-- EXERCISE DATA --
╭──

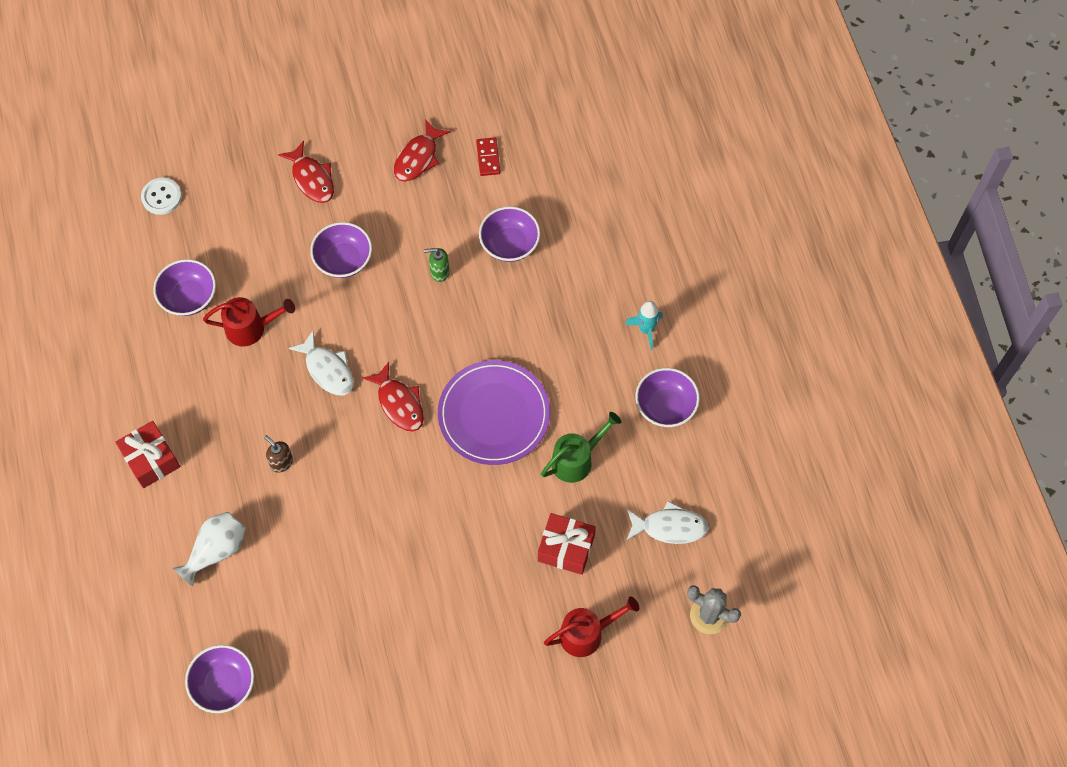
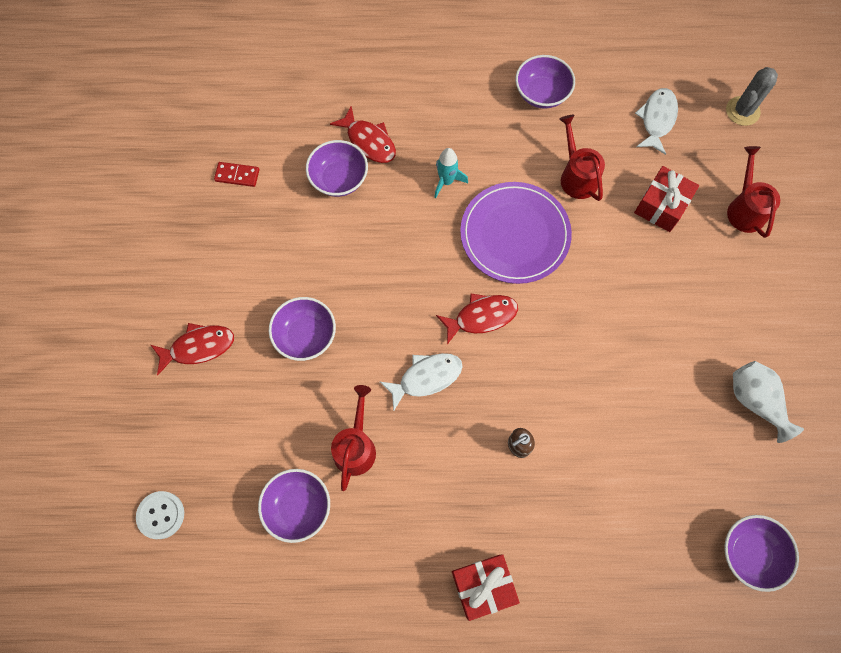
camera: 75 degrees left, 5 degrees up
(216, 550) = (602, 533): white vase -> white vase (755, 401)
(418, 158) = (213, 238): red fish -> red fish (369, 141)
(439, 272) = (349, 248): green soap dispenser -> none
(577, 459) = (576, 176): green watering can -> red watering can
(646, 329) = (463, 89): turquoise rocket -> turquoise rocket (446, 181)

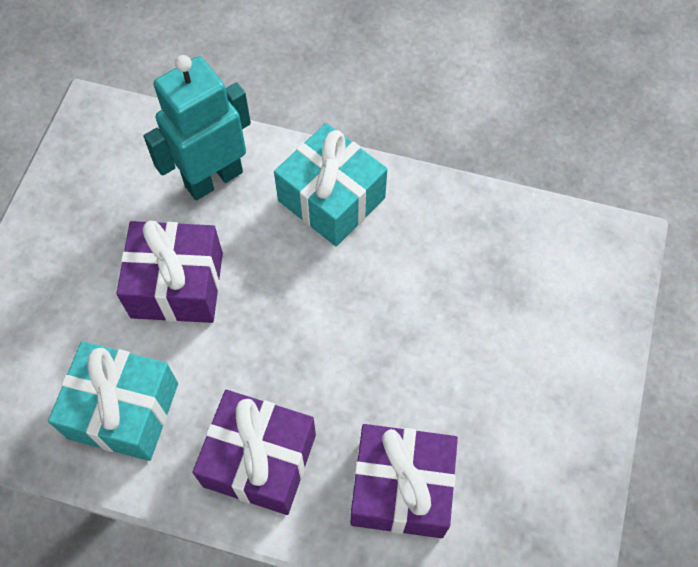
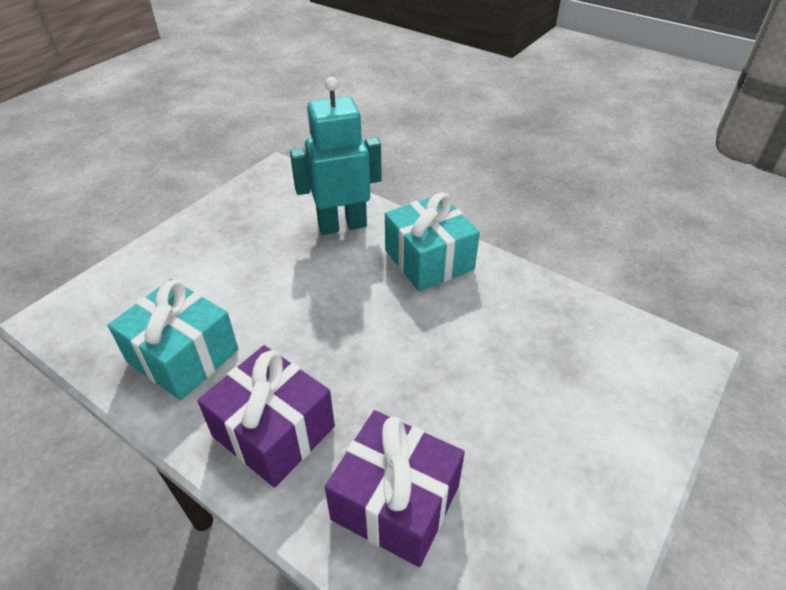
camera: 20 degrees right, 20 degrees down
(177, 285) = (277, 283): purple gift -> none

╰──
╭──

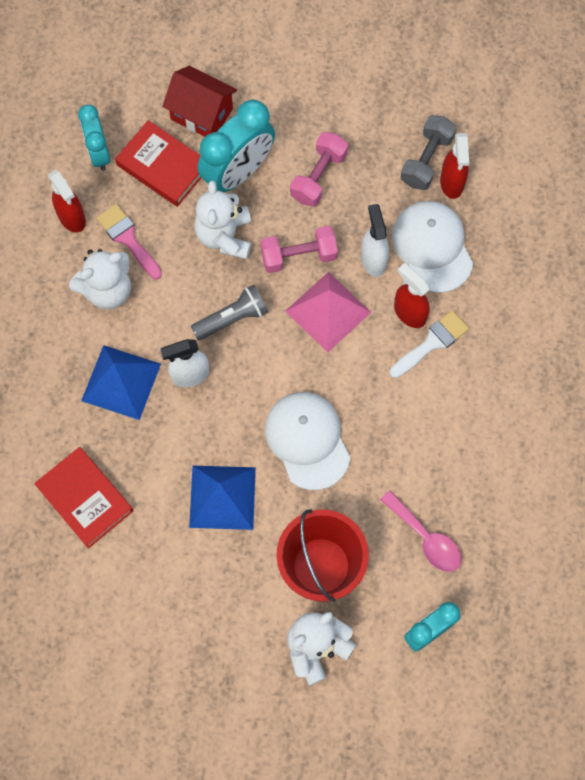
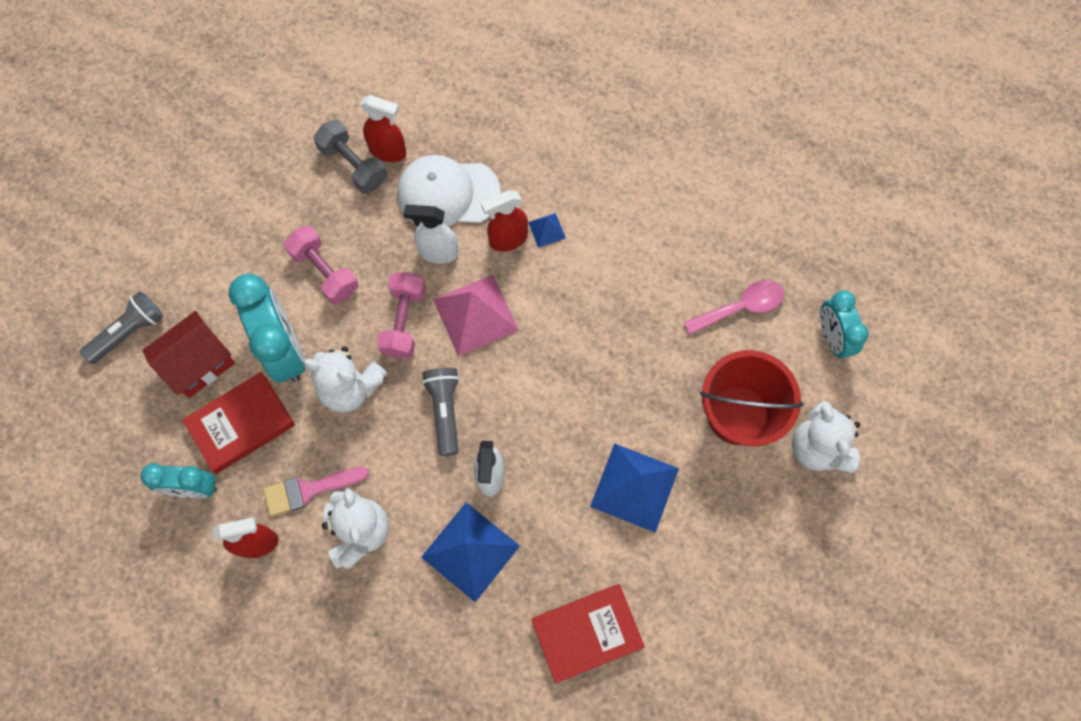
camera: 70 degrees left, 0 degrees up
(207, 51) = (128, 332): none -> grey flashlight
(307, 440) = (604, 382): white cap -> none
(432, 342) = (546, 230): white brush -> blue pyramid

╰──

-- WHAT YOU NEED TO DO --
Restate word for word the entries above, starting at the line with "(307, 440) = (604, 382): white cap -> none" and ending at the line with "(432, 342) = (546, 230): white", inclusive, and no others.

-- RESULT OF THIS EXERCISE --
(307, 440) = (604, 382): white cap -> none
(432, 342) = (546, 230): white brush -> blue pyramid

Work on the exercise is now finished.